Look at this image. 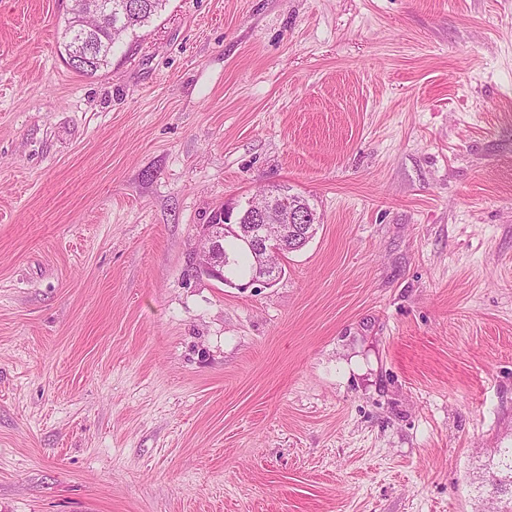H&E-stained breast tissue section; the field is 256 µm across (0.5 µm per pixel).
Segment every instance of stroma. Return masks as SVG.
Instances as JSON below:
<instances>
[{
    "label": "stroma",
    "mask_w": 512,
    "mask_h": 512,
    "mask_svg": "<svg viewBox=\"0 0 512 512\" xmlns=\"http://www.w3.org/2000/svg\"><path fill=\"white\" fill-rule=\"evenodd\" d=\"M0 0V512H490L512 0H167L87 77ZM316 233L238 288L198 225ZM271 194L274 200H278L282 195L288 193L278 192L273 195L271 192ZM290 197L296 205L311 208L304 198L291 194ZM272 198L268 193L252 196L246 201L245 206L239 210H245V214H248L253 224H247L243 214L238 213L236 220H240L242 224L241 222L236 224V220L232 224L231 221L224 223L213 219L212 224L198 225L192 256V266L196 273L223 283L229 282L226 276L229 261L227 258L223 261L216 259L215 256L219 250H222L221 244H223L224 239L232 238L242 248L248 250L253 258V266L250 261L247 267L241 268L247 265V257L251 260L250 254L240 249L233 241L229 244L230 248H227V242L224 243V257L226 255L230 257L231 272L239 271L251 275L246 284L238 286L243 287L256 283L271 285L274 283L277 278L272 279L270 274H275L278 270L281 274L283 268L281 263L277 265L272 262L271 255L276 254L282 259L287 251L298 247V244H294L293 241L298 233L299 225H303L302 231H305V227L307 228L312 224L309 236L303 238L301 244L302 247L305 246L309 239L313 237L315 231L313 224L318 222L315 213L312 214L305 209H298L296 205L280 206V201L275 202ZM270 217L276 218L275 224H278L276 233H273L269 227Z\"/></svg>",
    "instance_id": "1"
}]
</instances>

Written problem
Collect every line from the records above that contains the word "stroma".

Exercise response
Segment every instance of stroma. Return masks as SVG.
    "label": "stroma",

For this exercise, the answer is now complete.